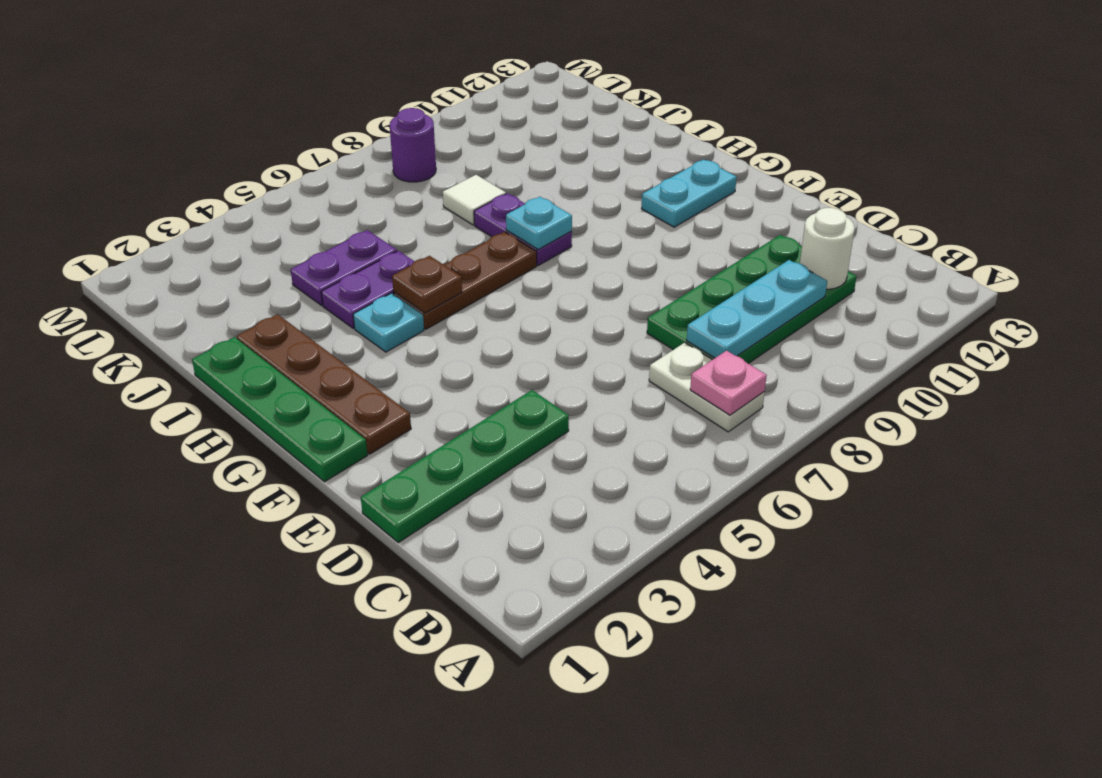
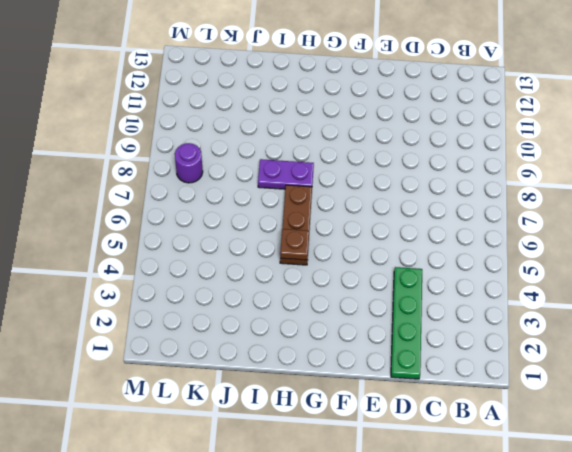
none -> white plate B7:C7 level 1
none -> green plate C8:D11 level 1
none -> green plate F1:I1 level 1

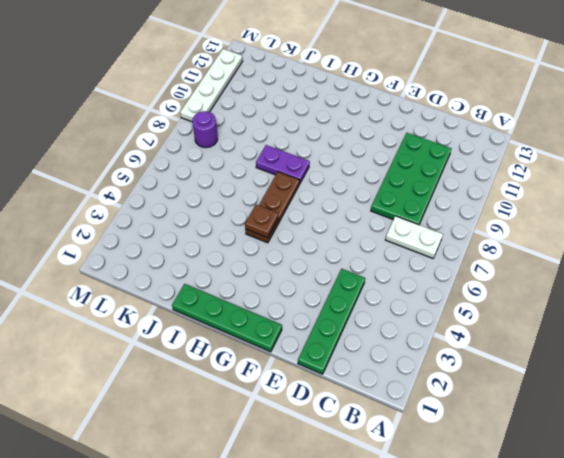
white plate M9:M12 level 1 -> none
none -> brown plate F2:I2 level 1
none -> cyan plate G11:G12 level 1
none -> cyan plate H4 level 1

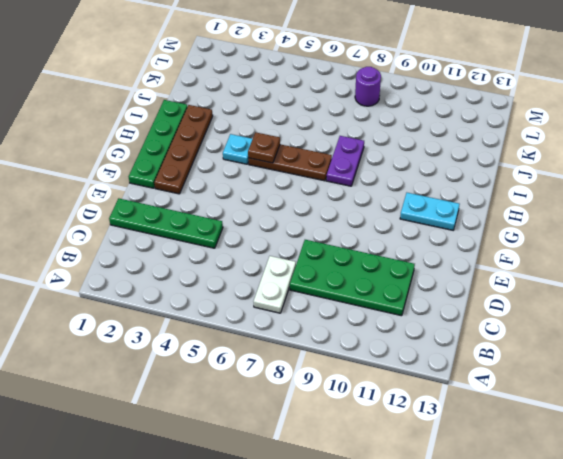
none -> purple plate I4:I5 level 1
none -> purple plate J4:J5 level 1
none -> white tile J8 level 1

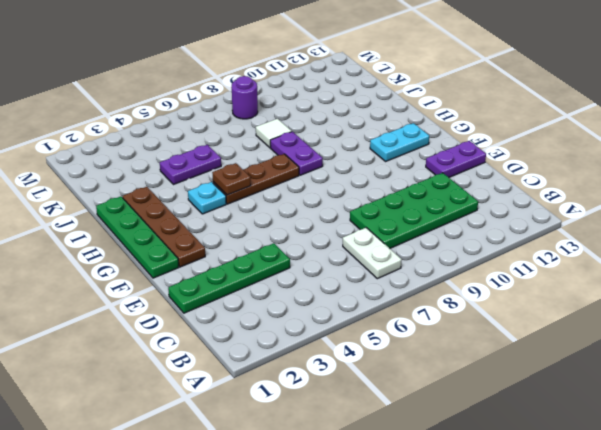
purple plate E12:E13 level 1 -> purple plate I4:I5 level 1
none -> pink plate B7 level 2
none -> cyan plate C8:C10 level 2
none -> white round brick C11 level 2

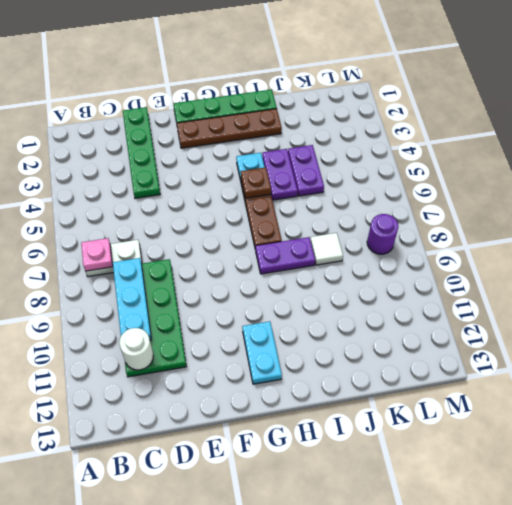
none -> cyan plate H8 level 2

• • • •

### Exercise aim
Repeat only the lines from the line with "purple plate E12:E13" to the end of the entries, including both the first and the last line, and drop every picture.

### Solution for this exercise
purple plate E12:E13 level 1 -> purple plate I4:I5 level 1
none -> pink plate B7 level 2
none -> cyan plate C8:C10 level 2
none -> white round brick C11 level 2

none -> cyan plate H8 level 2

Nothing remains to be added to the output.